Task objective
Would you copy only the lines below, beginning with the one that contains "The tuerca/negro ended" and running through the last entry line?

Dataset extract
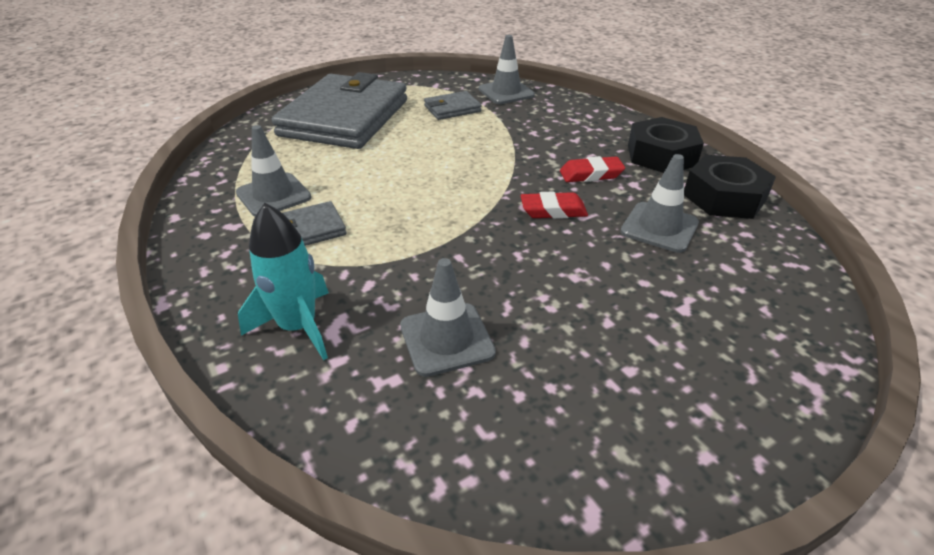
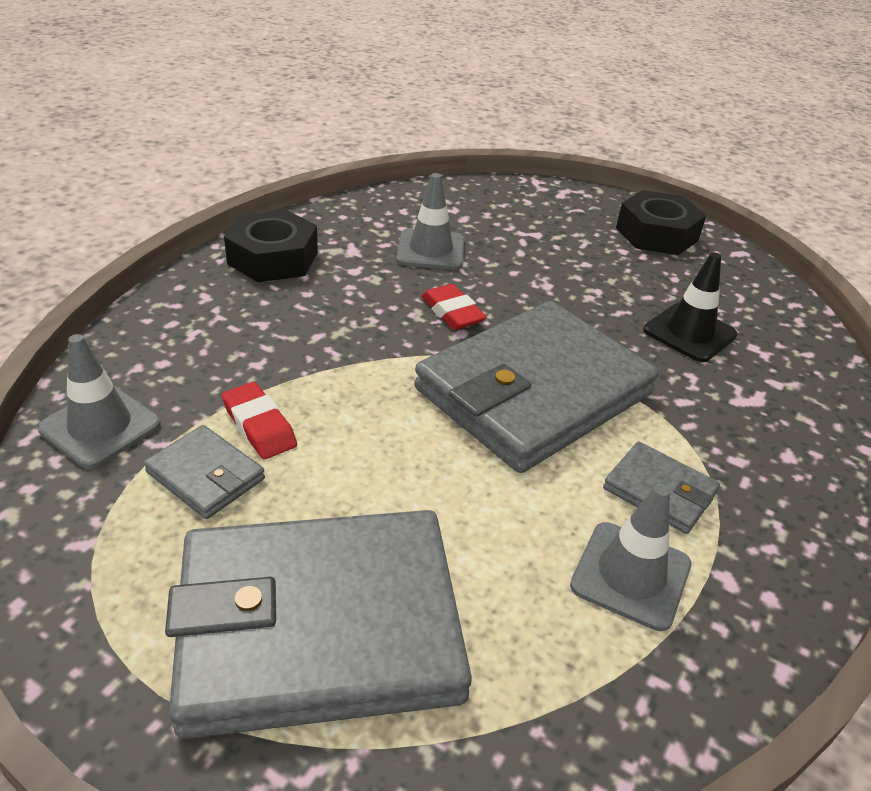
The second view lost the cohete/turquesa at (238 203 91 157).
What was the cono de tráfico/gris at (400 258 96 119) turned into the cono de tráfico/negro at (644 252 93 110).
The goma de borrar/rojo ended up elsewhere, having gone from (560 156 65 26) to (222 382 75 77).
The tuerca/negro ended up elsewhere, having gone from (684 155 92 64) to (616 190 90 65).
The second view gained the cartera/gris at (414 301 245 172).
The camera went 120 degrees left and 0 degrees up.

Task result
The tuerca/negro ended up elsewhere, having gone from (684 155 92 64) to (616 190 90 65).
The second view gained the cartera/gris at (414 301 245 172).
The camera went 120 degrees left and 0 degrees up.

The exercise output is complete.